**EXERCISE PROMPT**. What are the lines from the one containing "orange cup: 0 -> 1" through the last line of the records below? Return them exactly, leaving out pictures.

**DATA EXTRACT**.

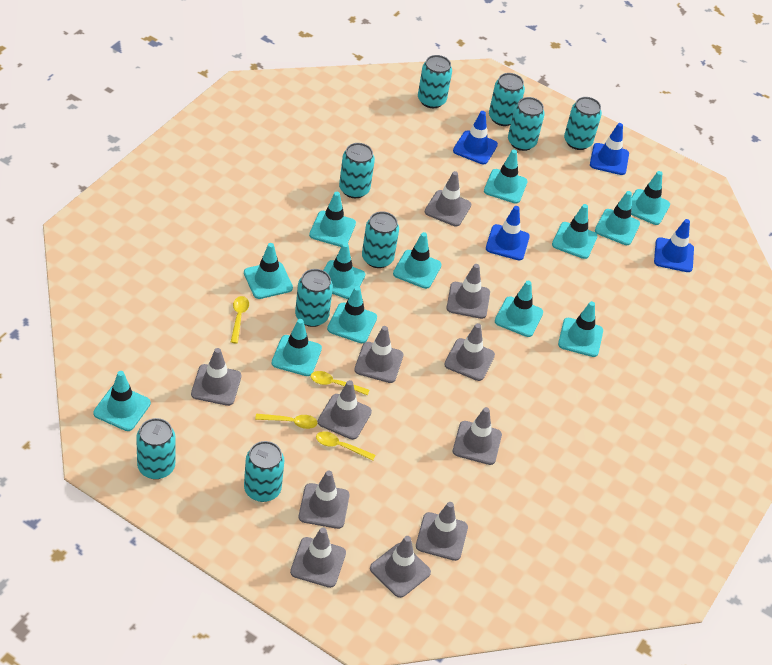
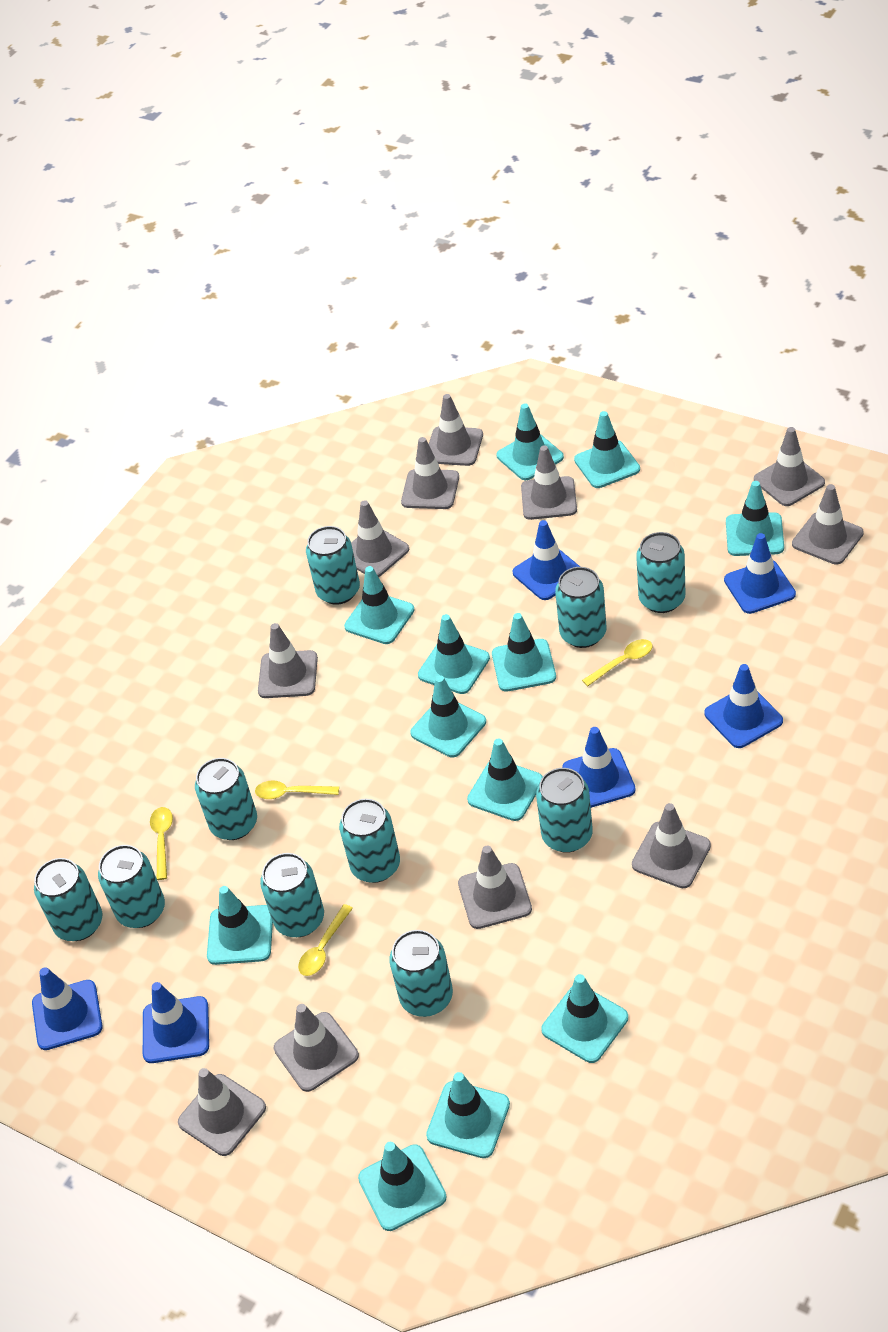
blue traffic cone: 4 -> 6
turquoise can: 9 -> 10
turquoise traffic cone: 13 -> 12

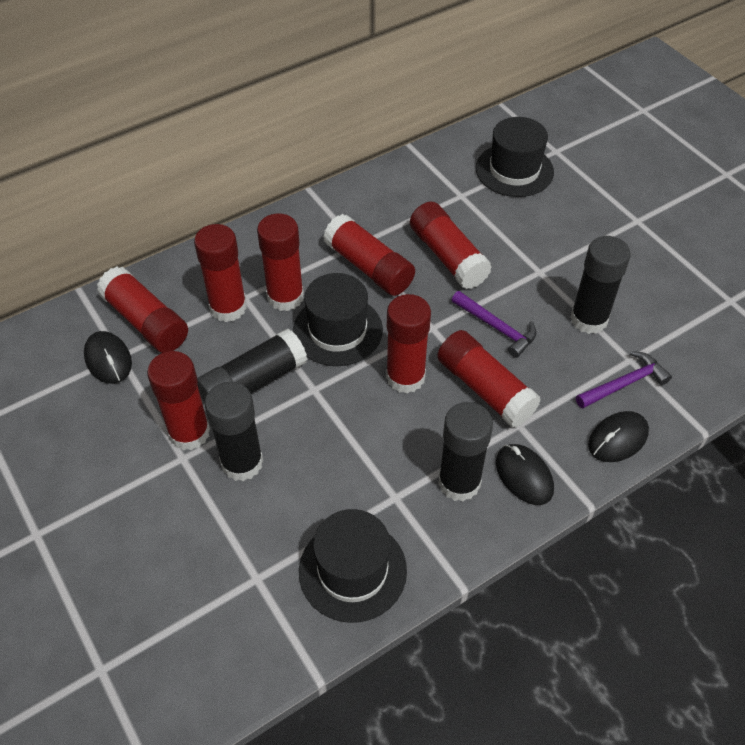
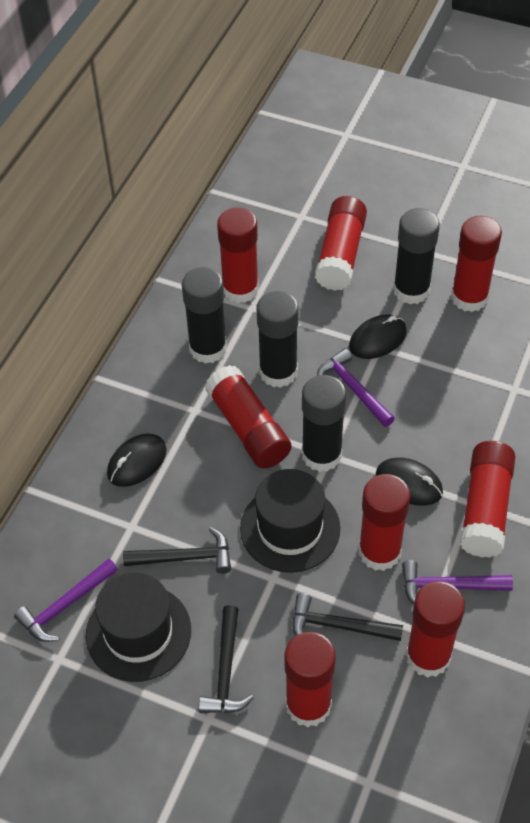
black hammer: 0 -> 3
black hat: 3 -> 2
purple hammer: 2 -> 3

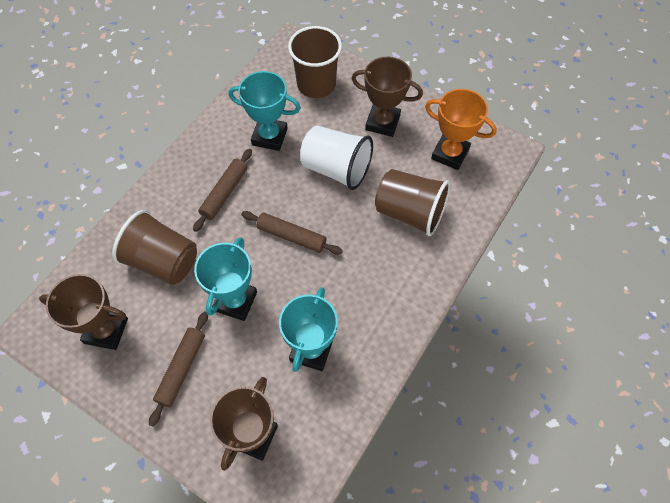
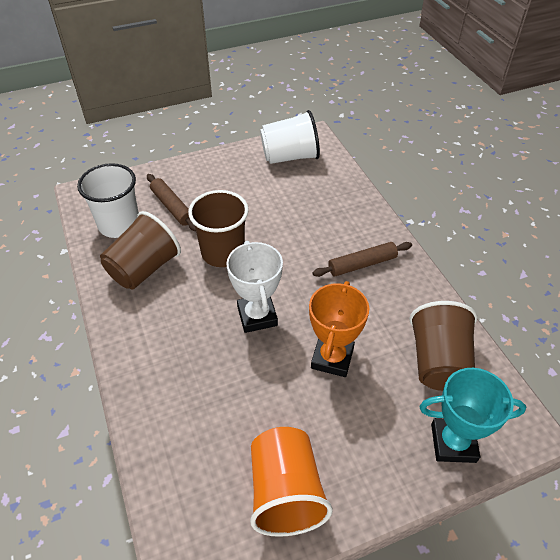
brown rolling pin: 3 -> 2
brown trophy: 3 -> 0
orange cup: 0 -> 1
turquoise trophy: 3 -> 1
white cup: 1 -> 2
white trophy: 0 -> 1

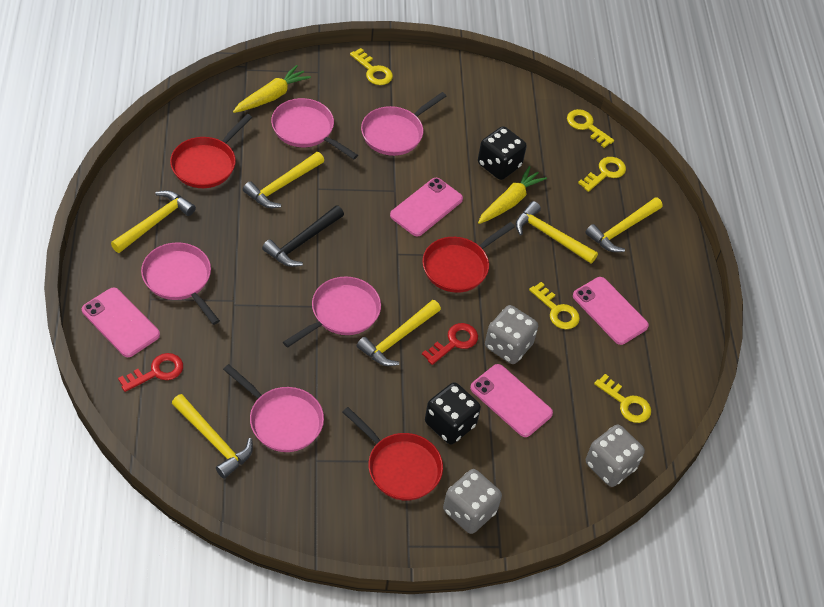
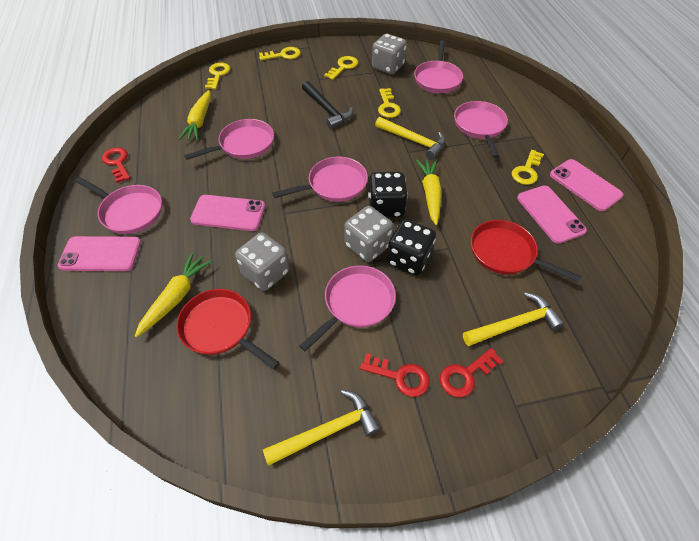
pink pan: 5 -> 6
red key: 2 -> 3
red pan: 3 -> 2
yellow carrot: 2 -> 3
yellow hammer: 6 -> 3

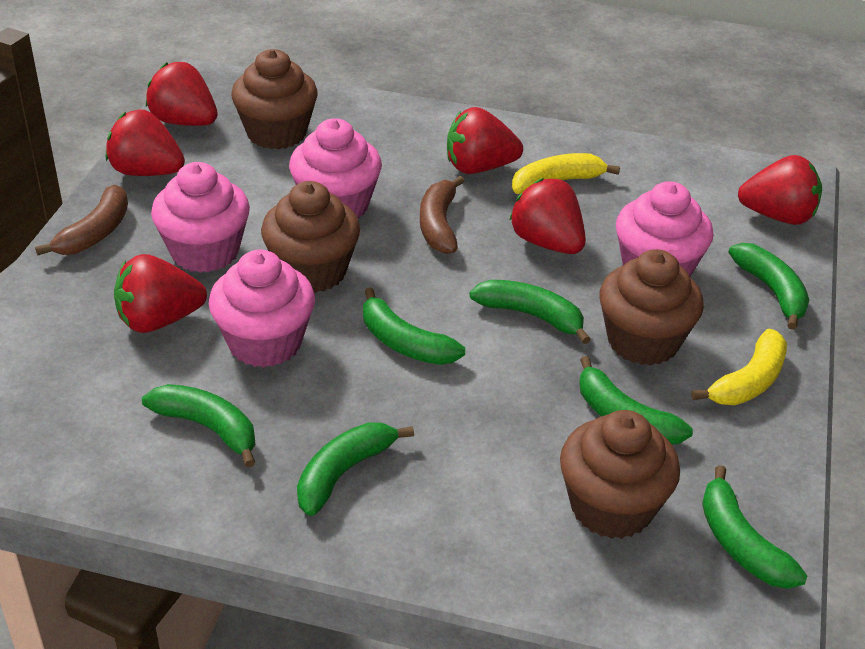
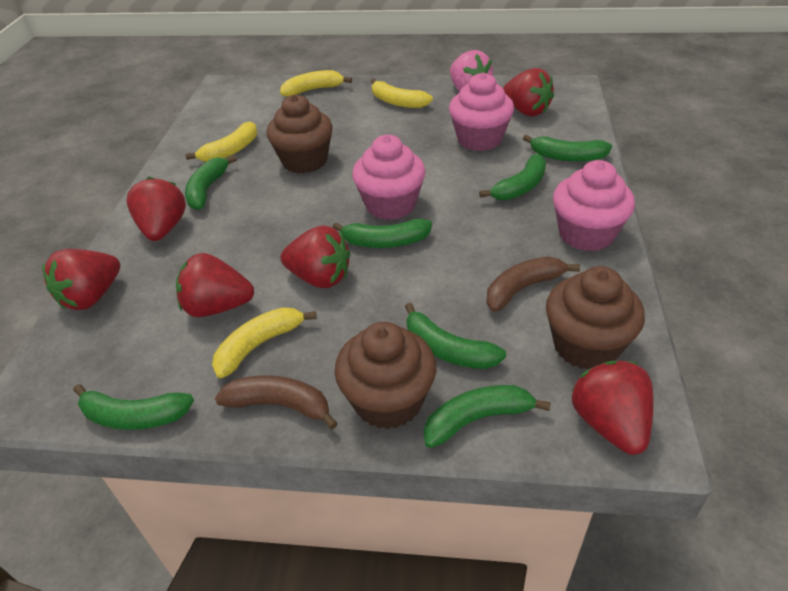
brown cupcake: 4 -> 3
pink cupcake: 4 -> 3
pink strawberry: 0 -> 1
yellow banana: 2 -> 4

**SOLUTION**.
orange cup: 0 -> 1
turquoise trophy: 3 -> 1
white cup: 1 -> 2
white trophy: 0 -> 1

pink pan: 5 -> 6
red key: 2 -> 3
red pan: 3 -> 2
yellow carrot: 2 -> 3
yellow hammer: 6 -> 3

brown cupcake: 4 -> 3
pink cupcake: 4 -> 3
pink strawberry: 0 -> 1
yellow banana: 2 -> 4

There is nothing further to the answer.